» **WORK TO COMPLETE**
Only the lines of the data holding the string "none" need to be returned.

» **AVAILABLE DATA**

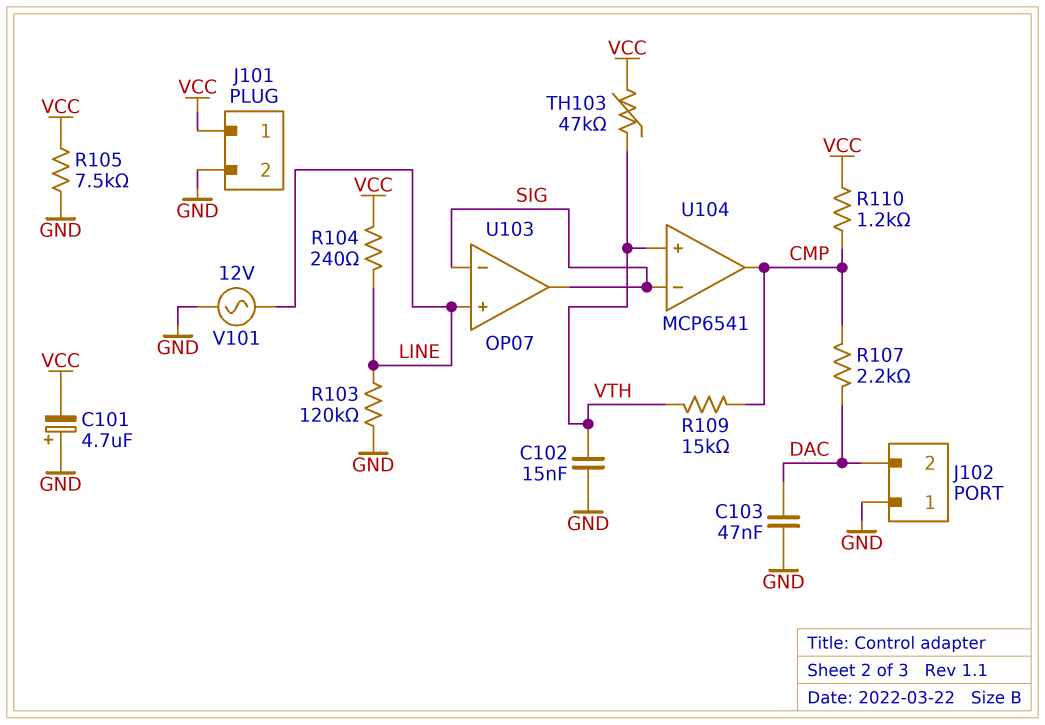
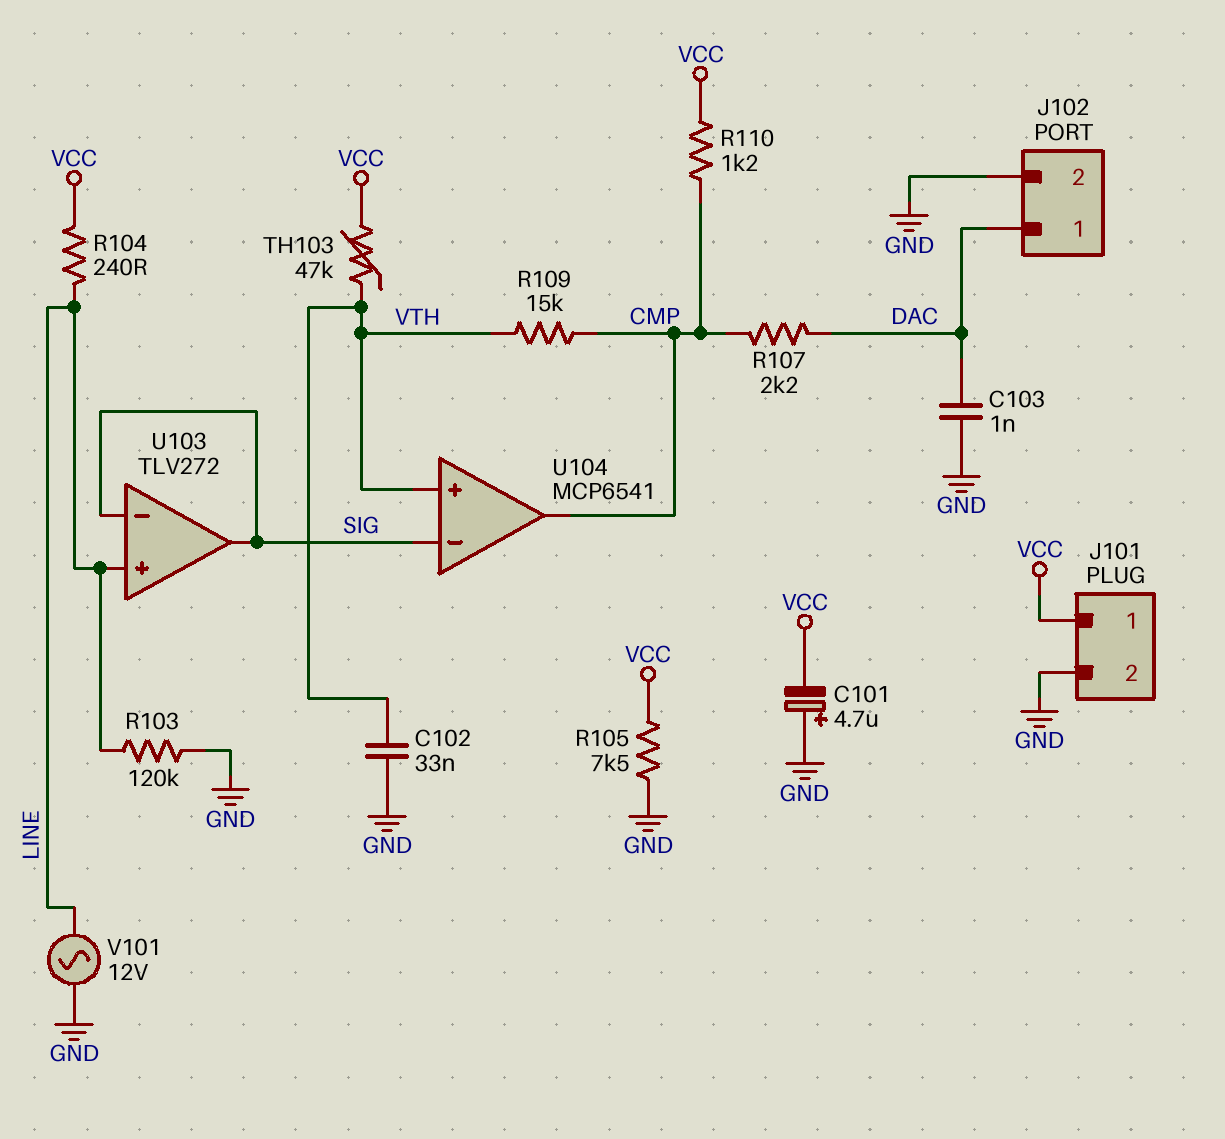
C102: 15nF (GND, VTH) -> 33nF (GND, VTH)
C103: 47nF (DAC, GND) -> 1nF (DAC, GND)
J102 pin 1: GND -> DAC
J102 pin 2: DAC -> GND
U103: OP07 -> TLV272

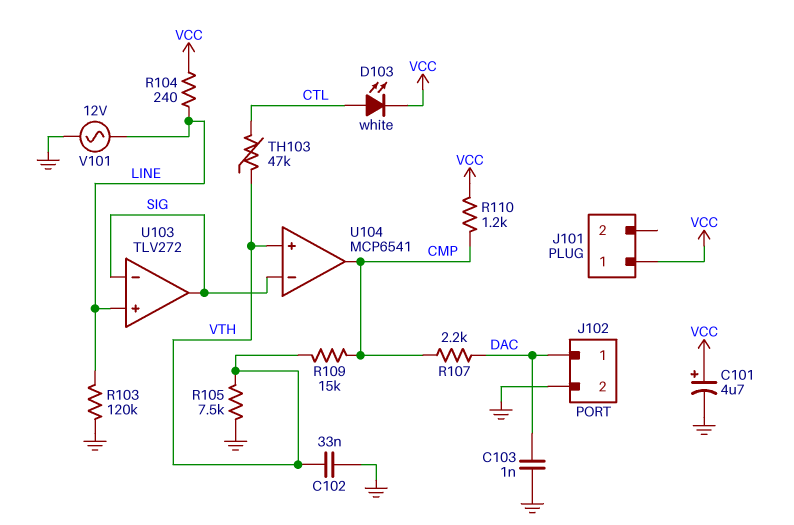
C101: 4.7uF (plus GND, minus VCC) -> 4.7uF (plus VCC, minus GND)
D103: none -> LED white (A CTL, K VCC)
J101 pin 2: GND -> none
R105: 7.5k (GND, VCC) -> 7.5k (GND, VTH)
TH103: 47k (VCC, VTH) -> 47k (CTL, VTH)

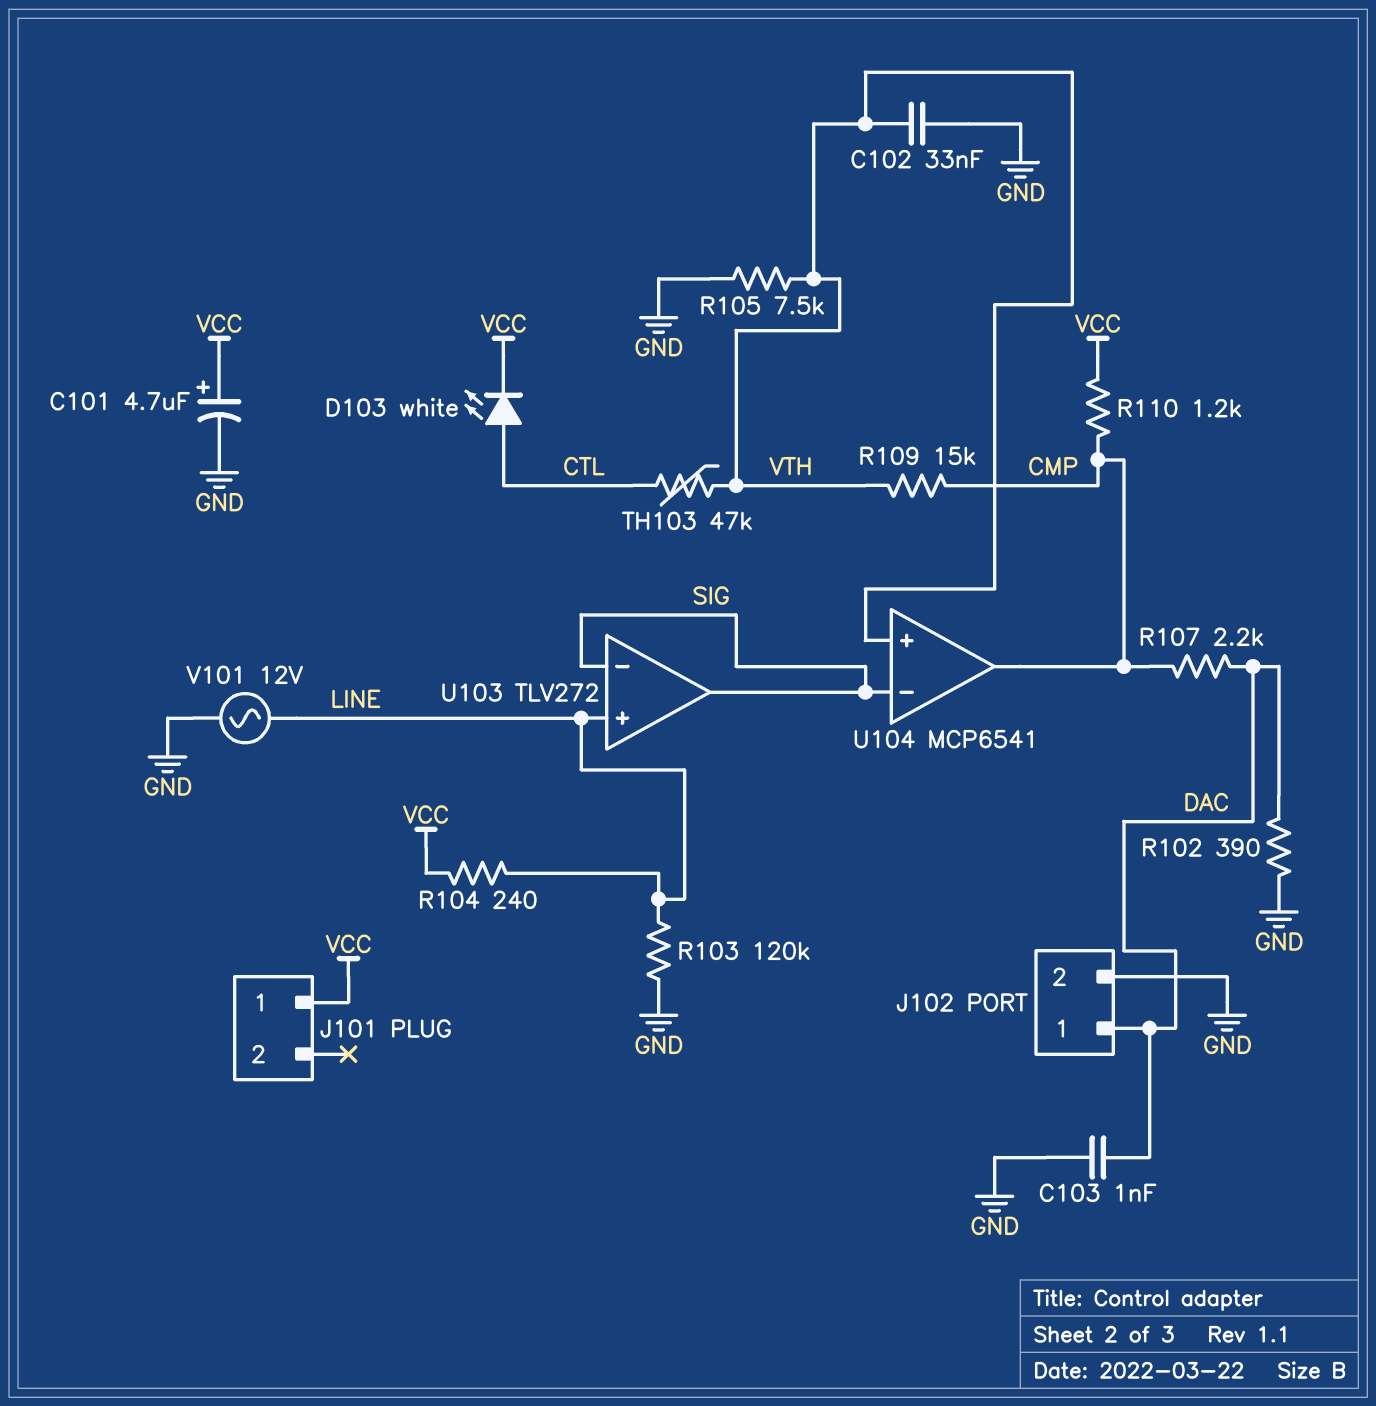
R102: none -> 390 (DAC, GND)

» **RESPONSE TO THE EXERCISE**
D103: none -> LED white (A CTL, K VCC)
J101 pin 2: GND -> none
R102: none -> 390 (DAC, GND)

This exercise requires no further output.